### [Exercise objective]
Reproduce exactly the final portion of the data: every line from the one containing "(657, 779) = (757, 190): turquoise" through the last line, inclusive.

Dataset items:
____

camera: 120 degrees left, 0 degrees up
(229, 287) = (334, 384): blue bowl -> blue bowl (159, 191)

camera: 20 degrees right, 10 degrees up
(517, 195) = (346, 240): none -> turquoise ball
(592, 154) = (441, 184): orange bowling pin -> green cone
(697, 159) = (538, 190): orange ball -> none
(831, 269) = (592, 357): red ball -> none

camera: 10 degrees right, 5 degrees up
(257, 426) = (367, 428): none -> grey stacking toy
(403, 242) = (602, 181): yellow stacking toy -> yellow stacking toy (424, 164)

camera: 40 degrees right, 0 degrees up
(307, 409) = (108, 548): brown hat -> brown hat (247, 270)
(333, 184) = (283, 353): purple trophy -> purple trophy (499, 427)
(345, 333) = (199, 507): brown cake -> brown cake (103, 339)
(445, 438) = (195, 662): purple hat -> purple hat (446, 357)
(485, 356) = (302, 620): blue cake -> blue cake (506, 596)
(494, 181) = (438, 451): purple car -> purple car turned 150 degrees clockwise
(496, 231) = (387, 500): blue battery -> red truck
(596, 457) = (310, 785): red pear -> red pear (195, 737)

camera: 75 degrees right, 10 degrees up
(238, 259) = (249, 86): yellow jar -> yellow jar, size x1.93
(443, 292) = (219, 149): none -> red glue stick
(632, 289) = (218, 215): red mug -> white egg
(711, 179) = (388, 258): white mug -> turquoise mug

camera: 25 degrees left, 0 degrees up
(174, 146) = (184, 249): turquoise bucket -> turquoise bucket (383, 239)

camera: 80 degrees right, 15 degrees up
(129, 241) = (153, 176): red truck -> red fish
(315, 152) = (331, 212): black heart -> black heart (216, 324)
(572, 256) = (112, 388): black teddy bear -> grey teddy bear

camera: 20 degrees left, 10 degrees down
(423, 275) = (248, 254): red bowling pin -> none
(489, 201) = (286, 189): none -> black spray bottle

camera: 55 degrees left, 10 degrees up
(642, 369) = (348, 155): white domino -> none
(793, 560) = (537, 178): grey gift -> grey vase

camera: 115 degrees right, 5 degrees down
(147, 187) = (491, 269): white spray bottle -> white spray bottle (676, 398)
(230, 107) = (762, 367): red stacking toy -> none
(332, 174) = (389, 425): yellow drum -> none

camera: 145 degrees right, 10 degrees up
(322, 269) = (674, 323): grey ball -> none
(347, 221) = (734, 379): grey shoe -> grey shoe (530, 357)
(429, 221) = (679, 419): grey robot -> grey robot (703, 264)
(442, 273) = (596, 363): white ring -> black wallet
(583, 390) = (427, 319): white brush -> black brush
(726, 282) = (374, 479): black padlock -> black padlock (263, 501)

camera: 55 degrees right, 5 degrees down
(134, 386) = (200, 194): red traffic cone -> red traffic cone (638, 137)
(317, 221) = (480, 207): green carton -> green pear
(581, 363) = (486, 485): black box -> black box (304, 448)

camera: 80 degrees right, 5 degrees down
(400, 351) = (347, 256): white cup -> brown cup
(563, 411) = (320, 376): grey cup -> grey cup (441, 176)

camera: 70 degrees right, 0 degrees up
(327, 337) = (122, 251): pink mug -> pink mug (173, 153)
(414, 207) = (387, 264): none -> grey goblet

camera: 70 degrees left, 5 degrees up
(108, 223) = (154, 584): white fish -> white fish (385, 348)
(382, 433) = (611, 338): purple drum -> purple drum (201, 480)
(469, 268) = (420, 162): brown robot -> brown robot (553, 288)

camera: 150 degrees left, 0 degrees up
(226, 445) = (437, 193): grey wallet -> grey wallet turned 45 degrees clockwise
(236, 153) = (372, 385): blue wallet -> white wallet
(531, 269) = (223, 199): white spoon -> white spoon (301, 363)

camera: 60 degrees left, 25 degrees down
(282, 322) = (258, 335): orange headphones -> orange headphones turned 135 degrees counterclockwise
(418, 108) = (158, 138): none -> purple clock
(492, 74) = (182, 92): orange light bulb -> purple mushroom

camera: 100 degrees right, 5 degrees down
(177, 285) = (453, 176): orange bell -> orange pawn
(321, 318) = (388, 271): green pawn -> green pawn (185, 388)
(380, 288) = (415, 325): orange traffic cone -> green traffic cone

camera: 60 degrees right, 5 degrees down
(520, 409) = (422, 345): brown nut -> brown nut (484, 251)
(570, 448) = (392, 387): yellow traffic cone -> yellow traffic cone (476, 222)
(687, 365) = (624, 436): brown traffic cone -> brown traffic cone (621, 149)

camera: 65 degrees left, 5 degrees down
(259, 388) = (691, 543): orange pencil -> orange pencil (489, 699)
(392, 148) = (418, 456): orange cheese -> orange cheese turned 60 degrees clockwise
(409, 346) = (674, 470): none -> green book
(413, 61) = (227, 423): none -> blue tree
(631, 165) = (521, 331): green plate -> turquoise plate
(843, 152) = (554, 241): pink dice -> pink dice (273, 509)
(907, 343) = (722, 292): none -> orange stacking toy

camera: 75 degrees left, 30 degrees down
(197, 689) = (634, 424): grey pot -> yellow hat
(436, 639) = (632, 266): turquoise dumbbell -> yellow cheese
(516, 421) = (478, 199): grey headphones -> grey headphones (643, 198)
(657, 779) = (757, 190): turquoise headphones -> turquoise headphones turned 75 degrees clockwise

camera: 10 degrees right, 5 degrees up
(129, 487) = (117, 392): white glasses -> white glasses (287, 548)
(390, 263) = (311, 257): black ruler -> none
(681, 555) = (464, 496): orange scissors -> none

____

### [Output of the exercise]
(657, 779) = (757, 190): turquoise headphones -> turquoise headphones turned 75 degrees clockwise

camera: 10 degrees right, 5 degrees up
(129, 487) = (117, 392): white glasses -> white glasses (287, 548)
(390, 263) = (311, 257): black ruler -> none
(681, 555) = (464, 496): orange scissors -> none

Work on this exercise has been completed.